Stored entries:
* * * * *

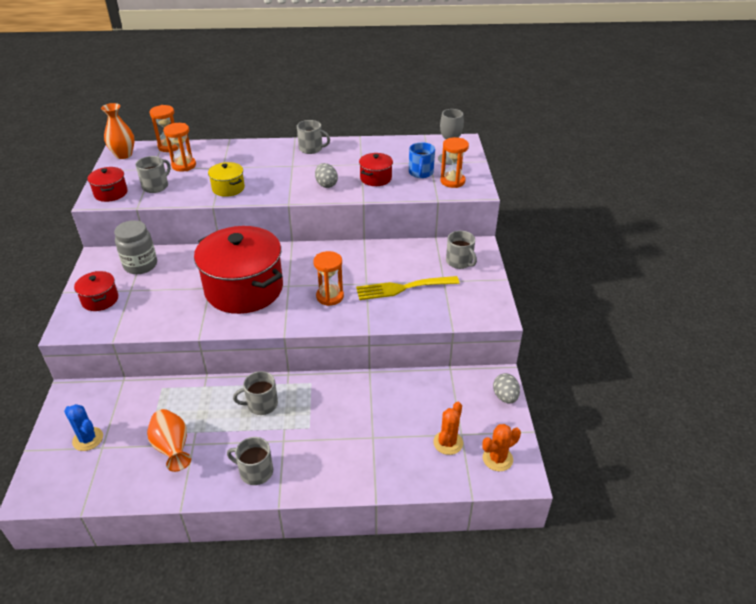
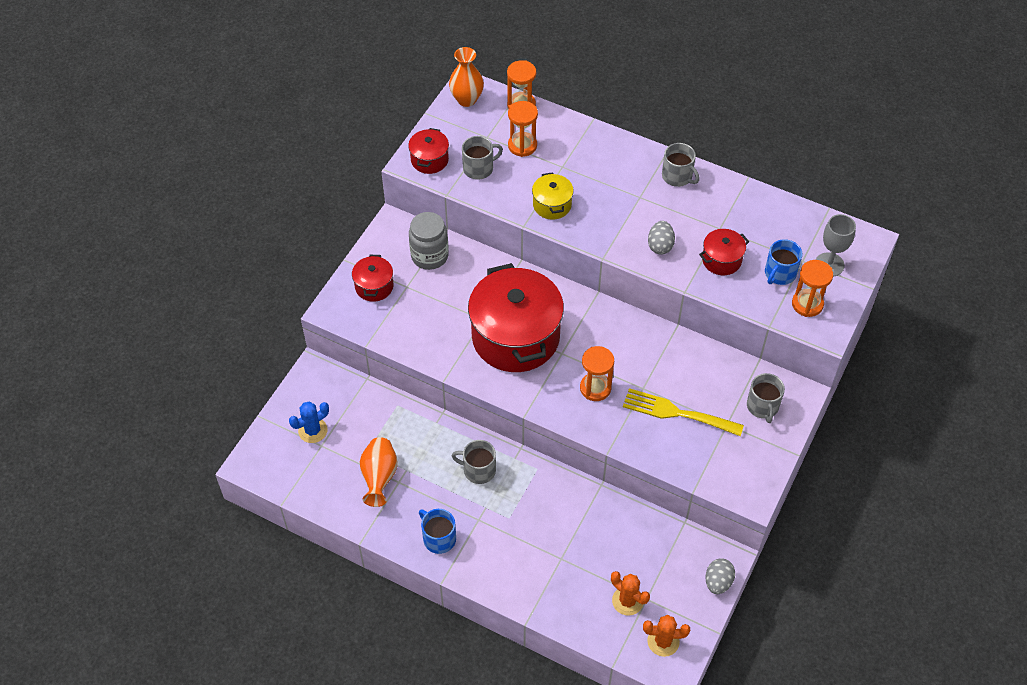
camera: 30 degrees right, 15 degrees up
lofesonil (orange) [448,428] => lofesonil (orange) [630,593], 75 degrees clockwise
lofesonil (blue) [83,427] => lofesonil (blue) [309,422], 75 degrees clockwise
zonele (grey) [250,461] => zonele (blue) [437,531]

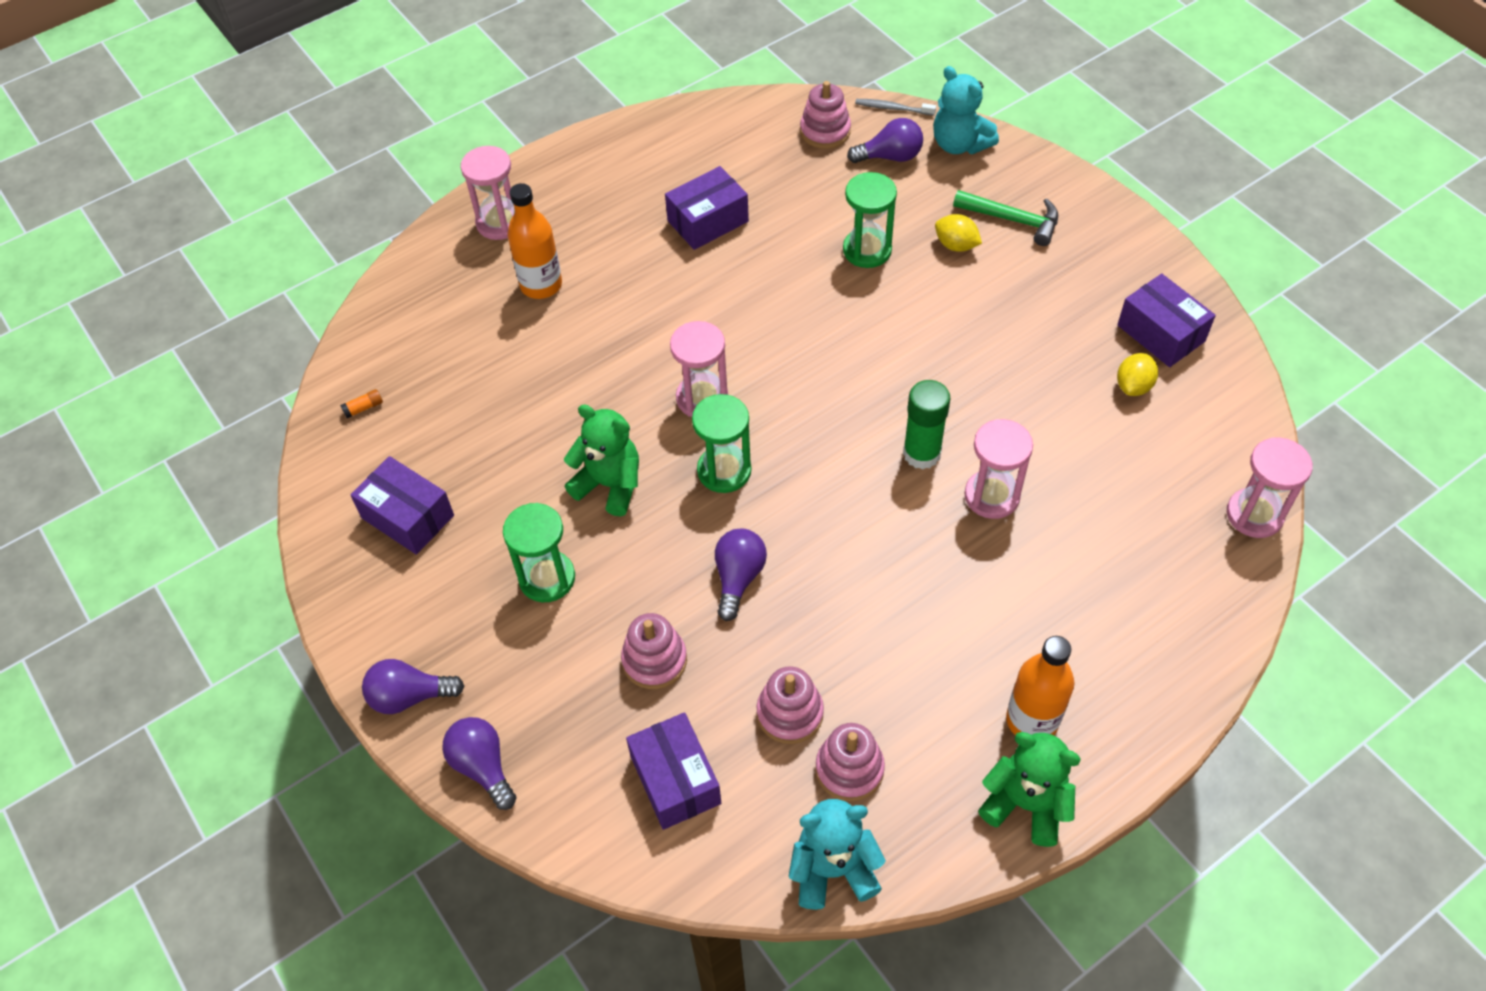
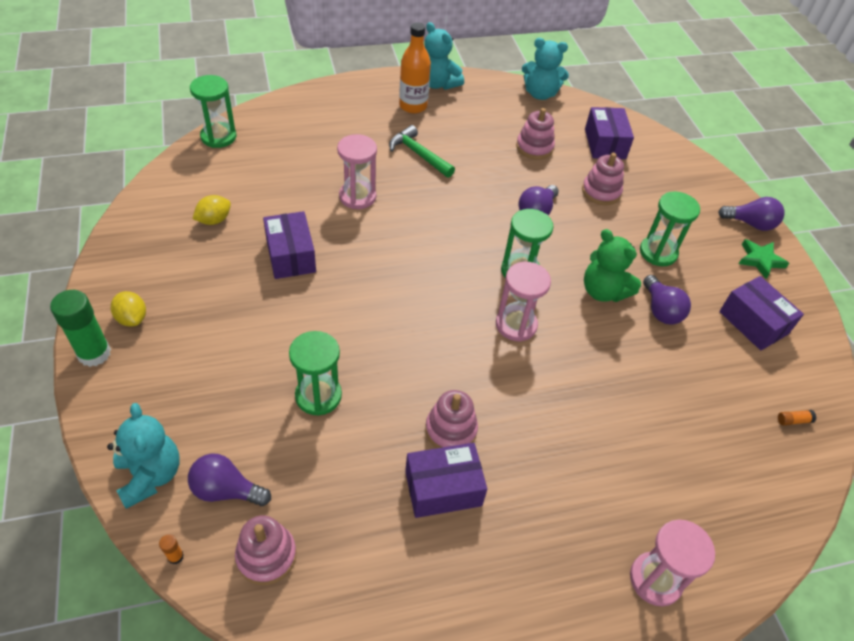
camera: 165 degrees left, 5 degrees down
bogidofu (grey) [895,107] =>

* * * * *

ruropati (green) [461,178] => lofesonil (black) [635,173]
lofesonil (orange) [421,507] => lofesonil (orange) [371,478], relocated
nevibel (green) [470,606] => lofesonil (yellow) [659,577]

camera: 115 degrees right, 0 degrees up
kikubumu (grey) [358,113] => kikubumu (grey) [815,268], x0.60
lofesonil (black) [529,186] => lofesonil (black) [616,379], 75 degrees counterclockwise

* * * * *

→ TASK OBJECTIVE: In the data above, find the line containing "zonele (grey) [250,461]" and the line containing "bogidofu (grey) [895,107] =>". Copy exactly the stretch from the first through the second, both included, leaving out any picture.

→ SOLUTION BELOW:
zonele (grey) [250,461] => zonele (blue) [437,531]

camera: 165 degrees left, 5 degrees down
bogidofu (grey) [895,107] =>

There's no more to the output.